• **Task objective**: Please output the section of the listing below that opens with the line containing "(482, 191) = (764, 295): grey" and closes with the line containing "(551, 451) = (806, 495): none -> green car", exactly and with nothing else.

*** Opening Material supplied ***

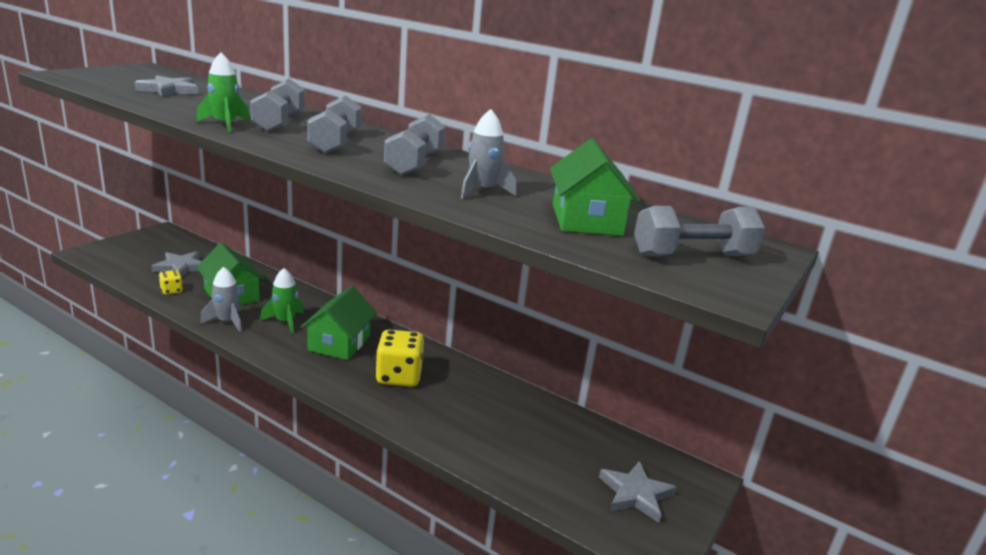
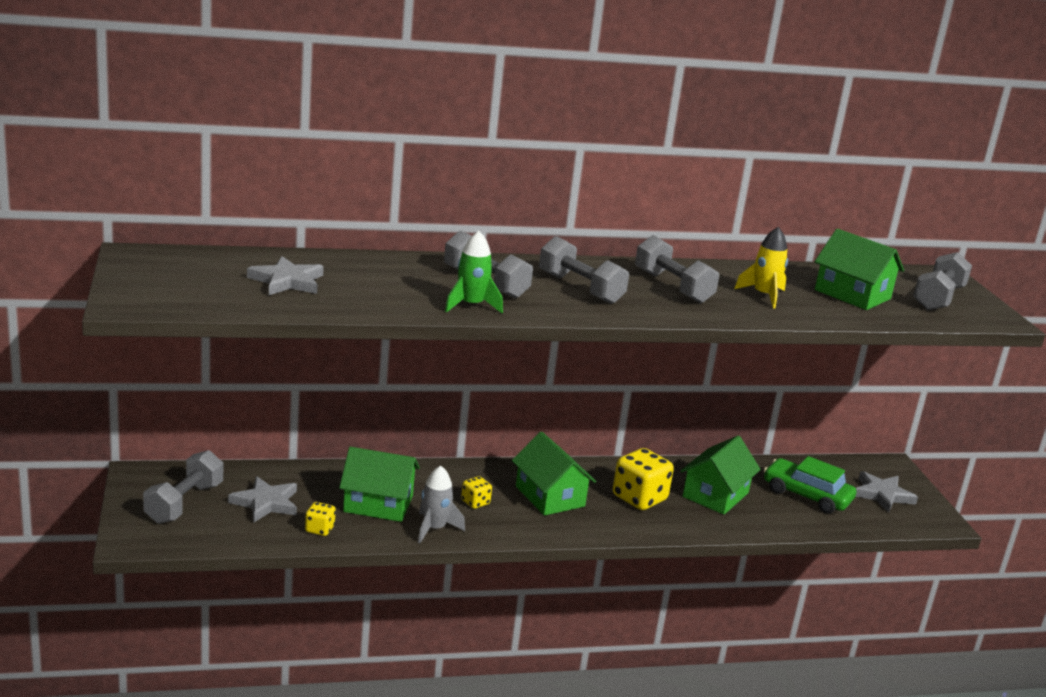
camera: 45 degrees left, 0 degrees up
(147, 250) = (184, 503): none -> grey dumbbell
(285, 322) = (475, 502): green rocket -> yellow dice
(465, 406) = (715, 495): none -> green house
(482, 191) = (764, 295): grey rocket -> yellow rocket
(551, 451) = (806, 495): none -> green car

*** Closing Material supplied ***
*** Opening Material supplied ***

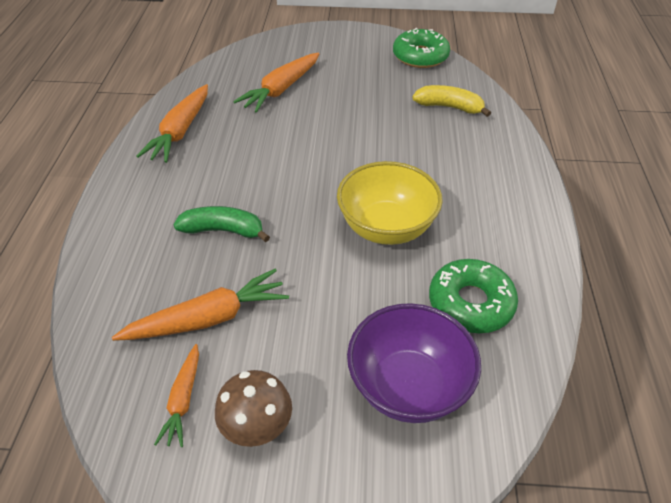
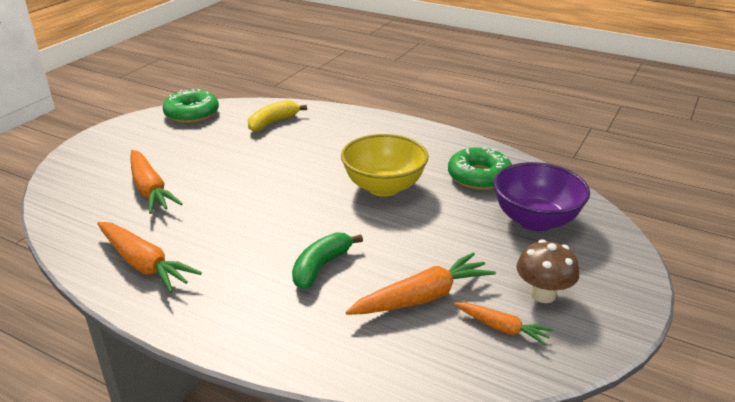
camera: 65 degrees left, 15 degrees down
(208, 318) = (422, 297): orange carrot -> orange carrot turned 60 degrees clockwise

*** Closing Material supplied ***

• **Finished exercise**:
(482, 191) = (764, 295): grey rocket -> yellow rocket
(551, 451) = (806, 495): none -> green car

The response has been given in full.